Exercise brief »
Restate word for word the lines below from the one that has "brown rectangle: (119, 109)" through the one that has "purple circle: (223, 245)", keeping both and dropping all pictures.
*** Opening Input data ***
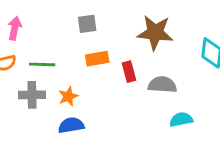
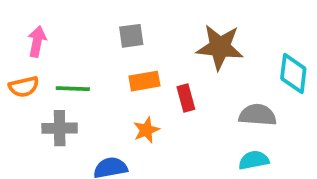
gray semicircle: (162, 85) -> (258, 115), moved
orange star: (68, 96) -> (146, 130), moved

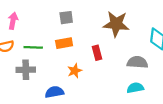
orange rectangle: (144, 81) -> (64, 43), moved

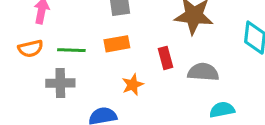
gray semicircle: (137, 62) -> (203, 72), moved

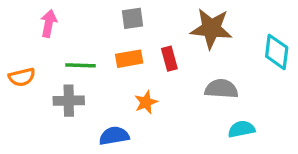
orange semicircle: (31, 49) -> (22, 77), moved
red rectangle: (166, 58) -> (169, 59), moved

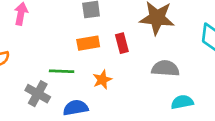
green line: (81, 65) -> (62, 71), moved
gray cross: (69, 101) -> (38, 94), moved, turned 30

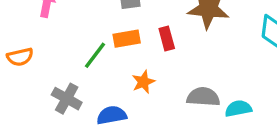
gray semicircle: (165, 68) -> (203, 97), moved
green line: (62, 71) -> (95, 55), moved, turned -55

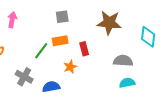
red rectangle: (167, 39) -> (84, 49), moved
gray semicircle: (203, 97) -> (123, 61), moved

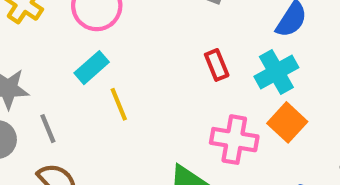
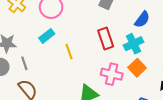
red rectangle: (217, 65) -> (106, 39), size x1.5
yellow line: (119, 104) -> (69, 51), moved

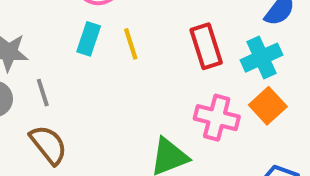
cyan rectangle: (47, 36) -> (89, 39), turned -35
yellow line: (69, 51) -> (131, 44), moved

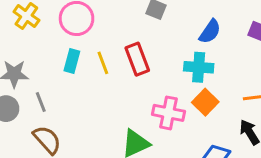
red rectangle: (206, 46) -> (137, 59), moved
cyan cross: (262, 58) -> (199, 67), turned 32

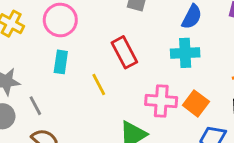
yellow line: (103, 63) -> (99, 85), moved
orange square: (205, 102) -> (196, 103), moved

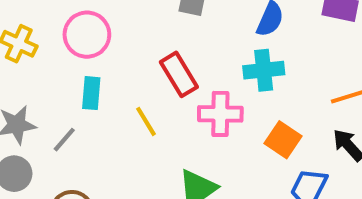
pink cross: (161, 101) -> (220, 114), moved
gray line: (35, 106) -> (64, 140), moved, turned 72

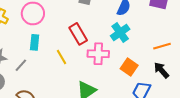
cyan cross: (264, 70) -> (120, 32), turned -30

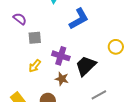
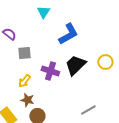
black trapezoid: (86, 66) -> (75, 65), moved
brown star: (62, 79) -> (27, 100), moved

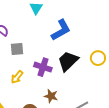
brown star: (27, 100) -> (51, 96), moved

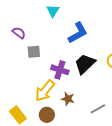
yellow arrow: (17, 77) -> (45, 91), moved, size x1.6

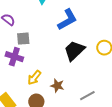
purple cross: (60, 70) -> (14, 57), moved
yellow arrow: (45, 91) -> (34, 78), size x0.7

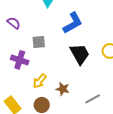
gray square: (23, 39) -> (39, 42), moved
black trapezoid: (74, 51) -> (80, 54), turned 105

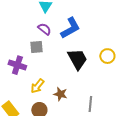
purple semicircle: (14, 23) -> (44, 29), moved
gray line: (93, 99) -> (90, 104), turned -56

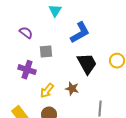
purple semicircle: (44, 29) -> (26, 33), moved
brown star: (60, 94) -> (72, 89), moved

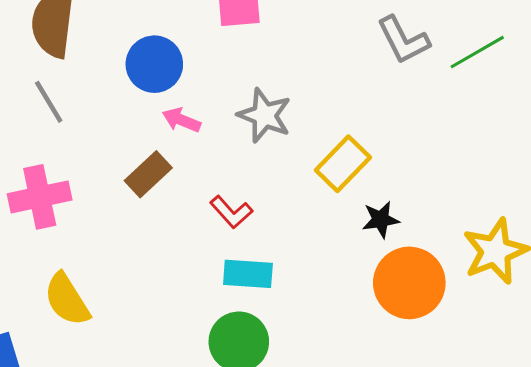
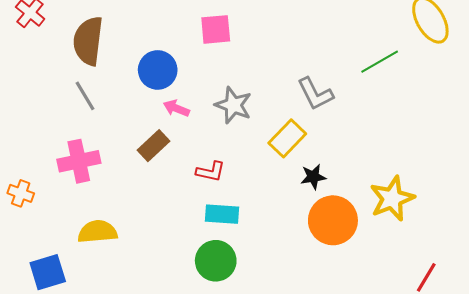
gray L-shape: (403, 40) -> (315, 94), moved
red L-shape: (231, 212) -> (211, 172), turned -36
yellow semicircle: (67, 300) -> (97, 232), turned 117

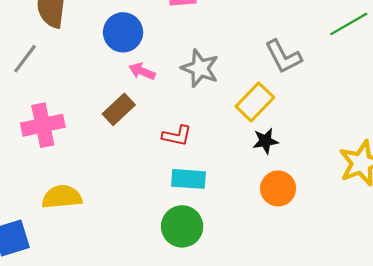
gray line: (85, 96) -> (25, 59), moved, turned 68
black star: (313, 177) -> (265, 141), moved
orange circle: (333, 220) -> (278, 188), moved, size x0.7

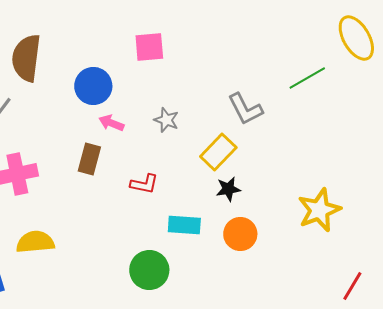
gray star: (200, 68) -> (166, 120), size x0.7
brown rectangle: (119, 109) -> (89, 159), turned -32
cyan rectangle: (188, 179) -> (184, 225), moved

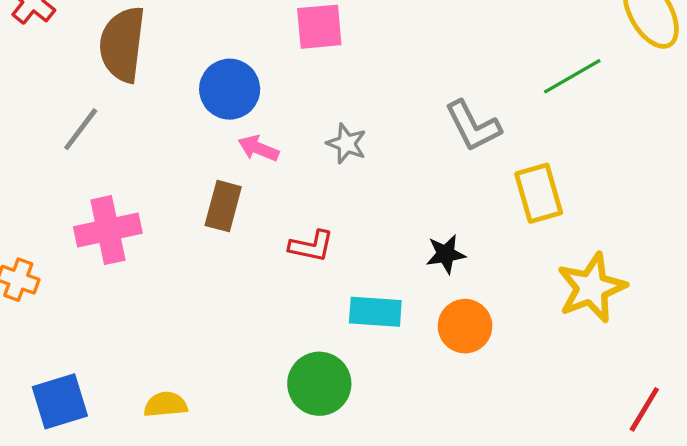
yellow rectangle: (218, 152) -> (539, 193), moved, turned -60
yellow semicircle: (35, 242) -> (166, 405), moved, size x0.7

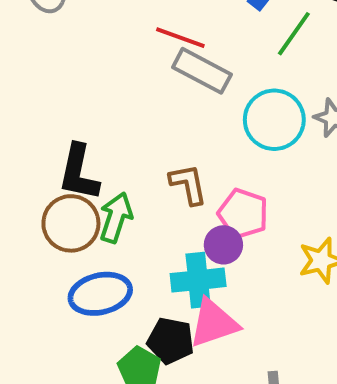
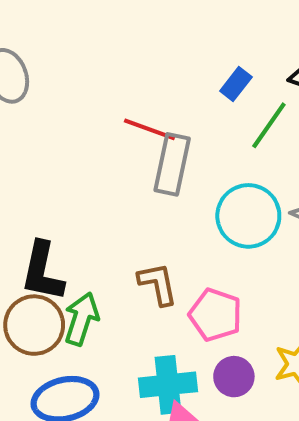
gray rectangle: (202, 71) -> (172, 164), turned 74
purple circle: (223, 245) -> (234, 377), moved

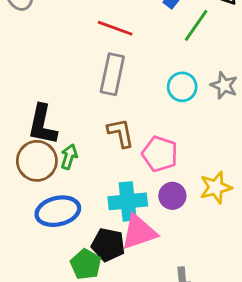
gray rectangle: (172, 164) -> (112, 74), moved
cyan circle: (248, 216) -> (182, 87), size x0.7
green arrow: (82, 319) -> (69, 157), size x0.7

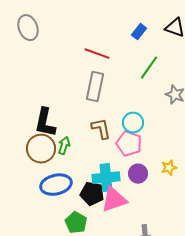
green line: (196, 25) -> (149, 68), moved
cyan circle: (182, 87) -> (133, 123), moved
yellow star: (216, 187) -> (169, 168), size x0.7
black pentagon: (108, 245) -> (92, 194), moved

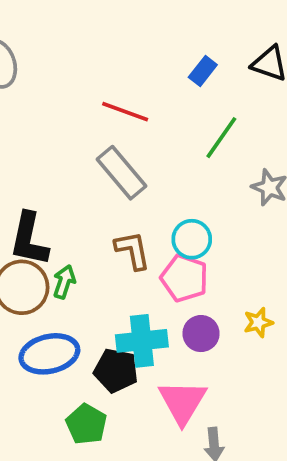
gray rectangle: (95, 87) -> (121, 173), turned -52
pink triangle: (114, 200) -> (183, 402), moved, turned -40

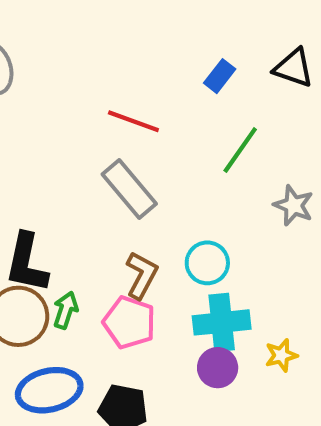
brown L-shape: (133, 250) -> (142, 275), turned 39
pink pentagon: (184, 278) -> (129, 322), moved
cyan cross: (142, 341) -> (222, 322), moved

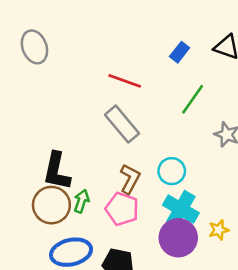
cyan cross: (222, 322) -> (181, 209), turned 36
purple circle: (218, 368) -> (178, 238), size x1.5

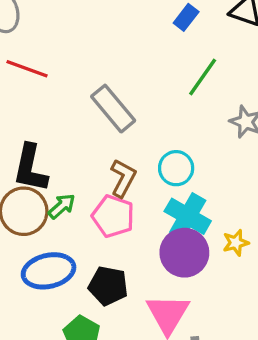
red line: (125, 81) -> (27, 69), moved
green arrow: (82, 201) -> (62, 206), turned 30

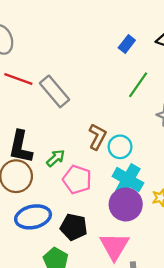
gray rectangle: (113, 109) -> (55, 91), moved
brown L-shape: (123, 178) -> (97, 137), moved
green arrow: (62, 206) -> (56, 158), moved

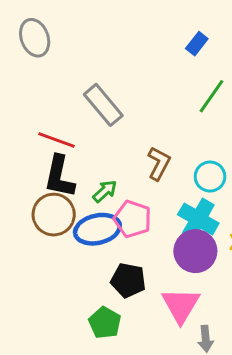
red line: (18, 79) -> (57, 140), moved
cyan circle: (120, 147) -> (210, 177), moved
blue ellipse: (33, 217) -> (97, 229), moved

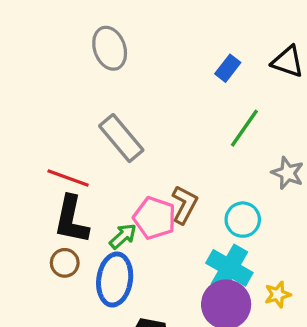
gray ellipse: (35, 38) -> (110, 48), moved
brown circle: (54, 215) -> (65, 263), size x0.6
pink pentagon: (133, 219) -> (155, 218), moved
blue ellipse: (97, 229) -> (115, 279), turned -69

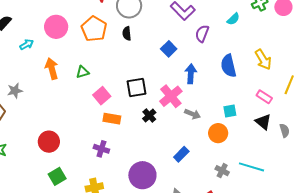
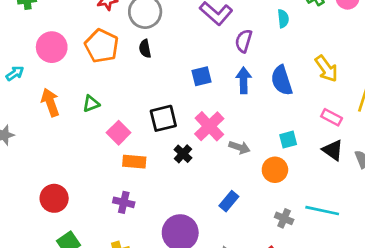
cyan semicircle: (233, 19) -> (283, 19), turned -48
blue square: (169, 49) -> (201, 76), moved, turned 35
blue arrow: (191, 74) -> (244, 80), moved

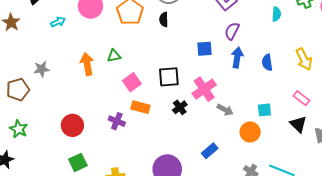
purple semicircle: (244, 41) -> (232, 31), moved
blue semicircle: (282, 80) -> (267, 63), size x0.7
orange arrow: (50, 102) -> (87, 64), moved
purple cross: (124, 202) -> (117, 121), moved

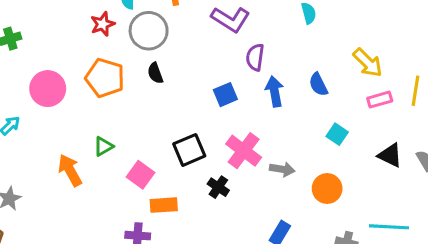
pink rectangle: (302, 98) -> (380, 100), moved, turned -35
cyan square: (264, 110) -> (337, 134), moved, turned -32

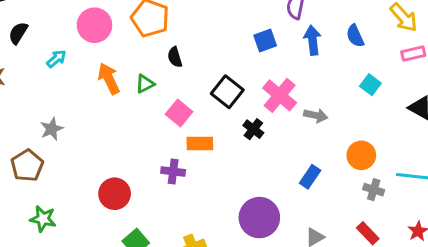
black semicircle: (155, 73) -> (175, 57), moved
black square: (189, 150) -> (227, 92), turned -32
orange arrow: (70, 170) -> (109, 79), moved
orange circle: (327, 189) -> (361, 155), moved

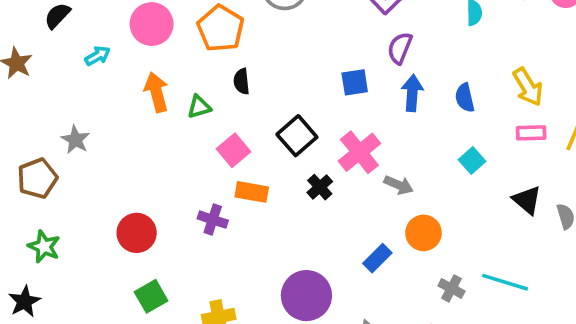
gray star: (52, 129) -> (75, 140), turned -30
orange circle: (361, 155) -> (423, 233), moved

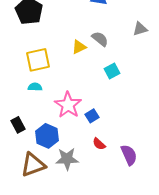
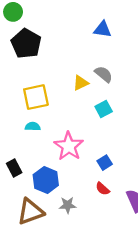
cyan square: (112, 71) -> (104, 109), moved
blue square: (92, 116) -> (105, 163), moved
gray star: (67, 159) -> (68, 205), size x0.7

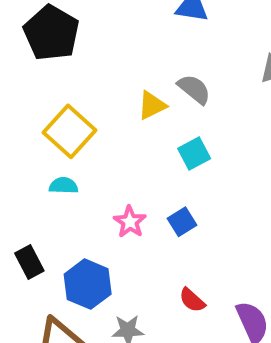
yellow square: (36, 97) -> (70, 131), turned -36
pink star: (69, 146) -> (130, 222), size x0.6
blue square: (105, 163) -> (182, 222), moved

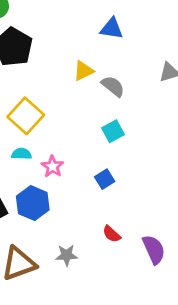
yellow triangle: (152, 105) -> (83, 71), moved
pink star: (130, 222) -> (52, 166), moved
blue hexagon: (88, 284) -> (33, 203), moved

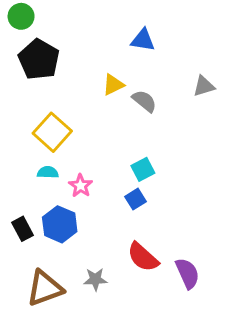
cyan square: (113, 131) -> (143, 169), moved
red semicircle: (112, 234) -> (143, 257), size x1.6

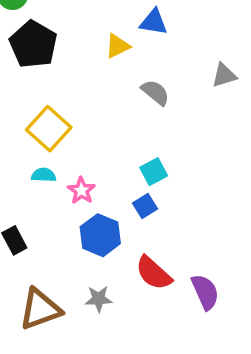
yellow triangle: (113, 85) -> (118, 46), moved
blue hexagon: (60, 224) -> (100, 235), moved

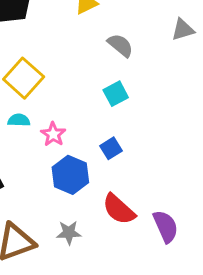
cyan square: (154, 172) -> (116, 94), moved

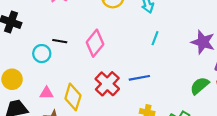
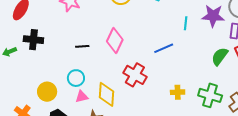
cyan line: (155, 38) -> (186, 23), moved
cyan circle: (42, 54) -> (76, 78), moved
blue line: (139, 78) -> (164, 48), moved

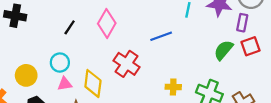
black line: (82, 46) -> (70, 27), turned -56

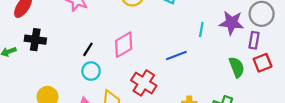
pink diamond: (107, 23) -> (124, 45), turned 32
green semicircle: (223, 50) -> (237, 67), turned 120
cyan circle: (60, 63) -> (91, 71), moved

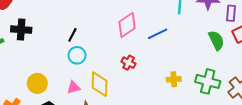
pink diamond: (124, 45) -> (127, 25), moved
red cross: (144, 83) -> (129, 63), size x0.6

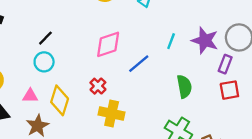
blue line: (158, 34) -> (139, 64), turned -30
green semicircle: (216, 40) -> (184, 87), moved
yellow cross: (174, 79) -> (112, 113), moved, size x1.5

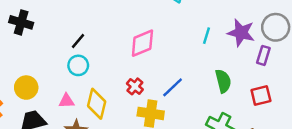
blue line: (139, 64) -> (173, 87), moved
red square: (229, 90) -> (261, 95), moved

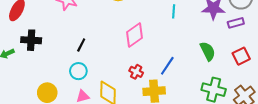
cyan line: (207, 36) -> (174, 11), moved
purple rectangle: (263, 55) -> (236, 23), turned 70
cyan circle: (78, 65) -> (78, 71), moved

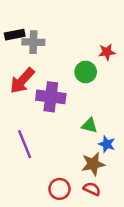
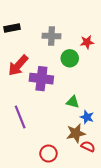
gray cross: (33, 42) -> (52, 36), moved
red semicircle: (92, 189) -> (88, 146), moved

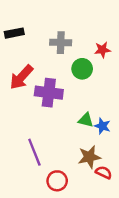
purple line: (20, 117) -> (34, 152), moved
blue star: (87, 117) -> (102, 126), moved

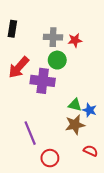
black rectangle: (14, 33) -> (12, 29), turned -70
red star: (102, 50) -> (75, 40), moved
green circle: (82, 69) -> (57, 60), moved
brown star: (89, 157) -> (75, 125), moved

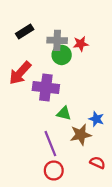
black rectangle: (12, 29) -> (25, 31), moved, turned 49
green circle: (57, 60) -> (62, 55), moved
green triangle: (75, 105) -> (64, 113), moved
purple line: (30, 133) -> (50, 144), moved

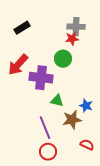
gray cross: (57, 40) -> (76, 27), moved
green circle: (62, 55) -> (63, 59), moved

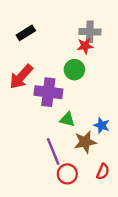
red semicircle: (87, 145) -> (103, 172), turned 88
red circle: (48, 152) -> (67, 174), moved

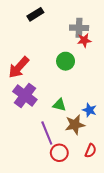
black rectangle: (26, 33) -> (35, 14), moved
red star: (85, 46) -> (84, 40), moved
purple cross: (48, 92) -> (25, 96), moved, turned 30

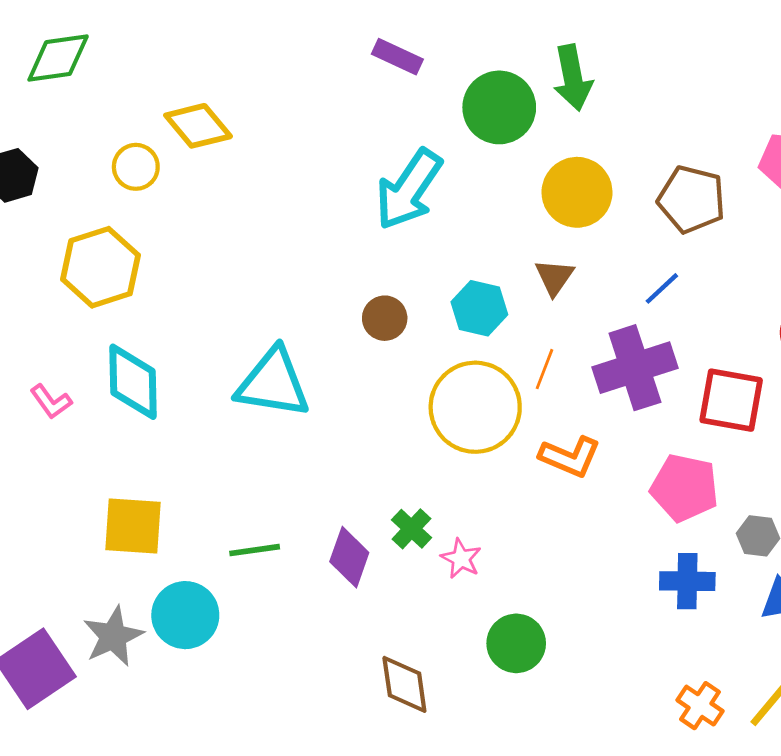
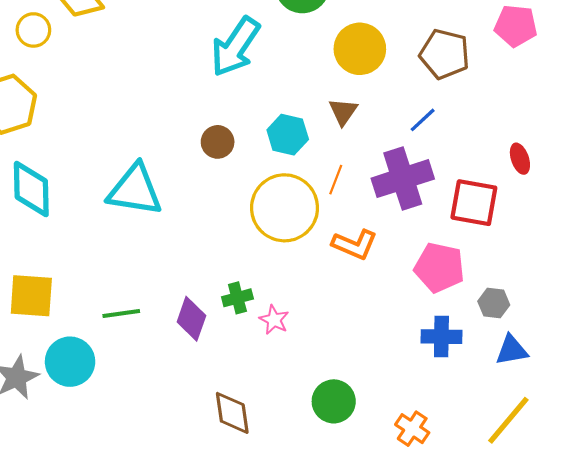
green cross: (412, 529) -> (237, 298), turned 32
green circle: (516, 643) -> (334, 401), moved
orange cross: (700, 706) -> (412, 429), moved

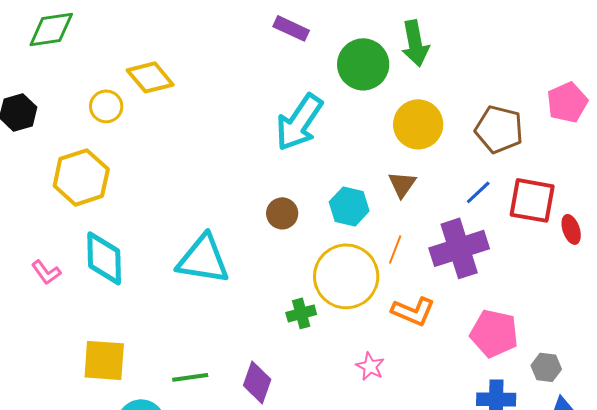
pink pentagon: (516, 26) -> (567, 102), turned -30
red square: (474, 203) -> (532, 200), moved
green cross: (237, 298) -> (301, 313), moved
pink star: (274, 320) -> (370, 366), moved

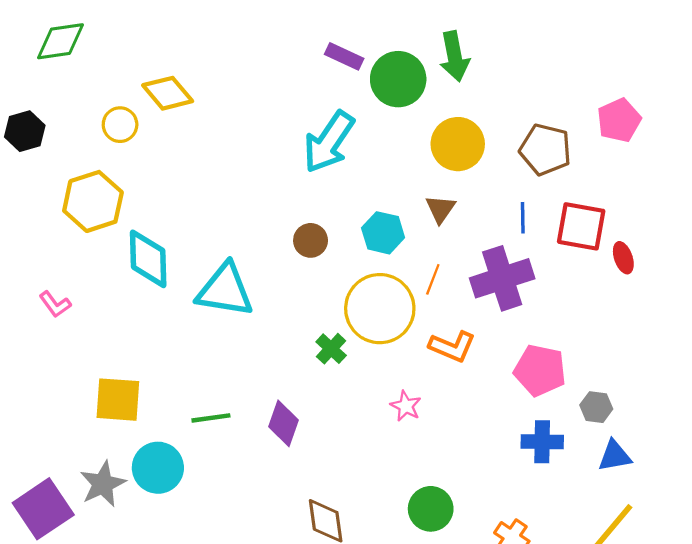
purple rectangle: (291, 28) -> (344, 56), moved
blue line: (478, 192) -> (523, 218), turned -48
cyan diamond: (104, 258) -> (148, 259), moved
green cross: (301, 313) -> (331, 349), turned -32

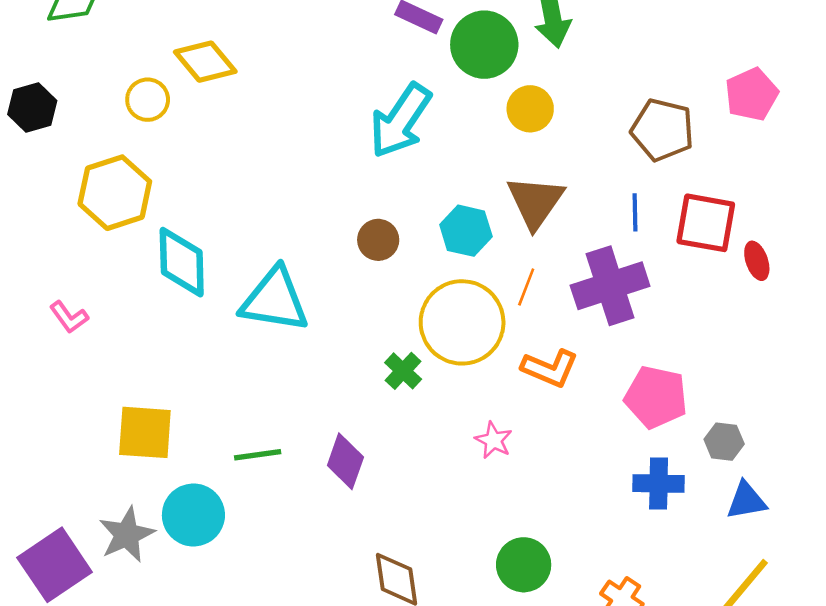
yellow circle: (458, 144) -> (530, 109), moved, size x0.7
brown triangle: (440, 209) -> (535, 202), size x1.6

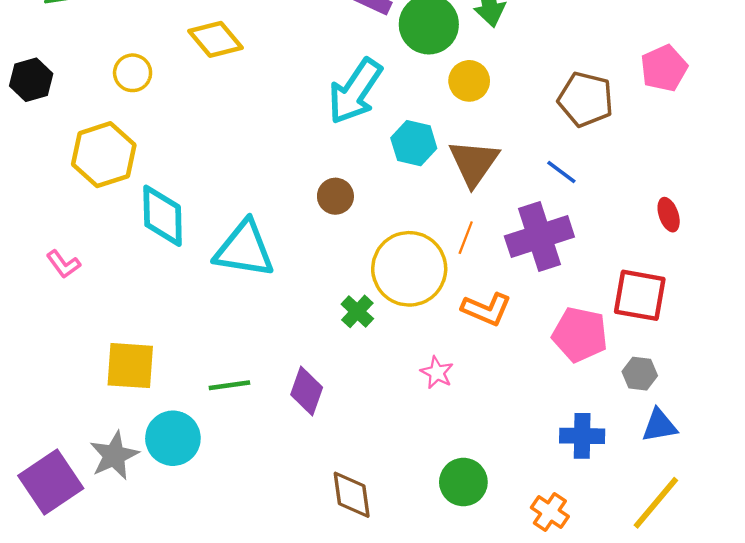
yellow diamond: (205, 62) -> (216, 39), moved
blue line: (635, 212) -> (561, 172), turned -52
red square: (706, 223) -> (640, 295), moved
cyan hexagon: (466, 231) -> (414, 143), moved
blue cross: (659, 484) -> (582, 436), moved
*** Closing Input data ***
Answer for the task »
brown rectangle: (119, 109) -> (89, 159), turned -32
cyan rectangle: (188, 179) -> (184, 225), moved

yellow rectangle: (218, 152) -> (539, 193), moved, turned -60
yellow semicircle: (35, 242) -> (166, 405), moved, size x0.7

gray rectangle: (202, 71) -> (172, 164), turned 74
purple circle: (223, 245) -> (234, 377), moved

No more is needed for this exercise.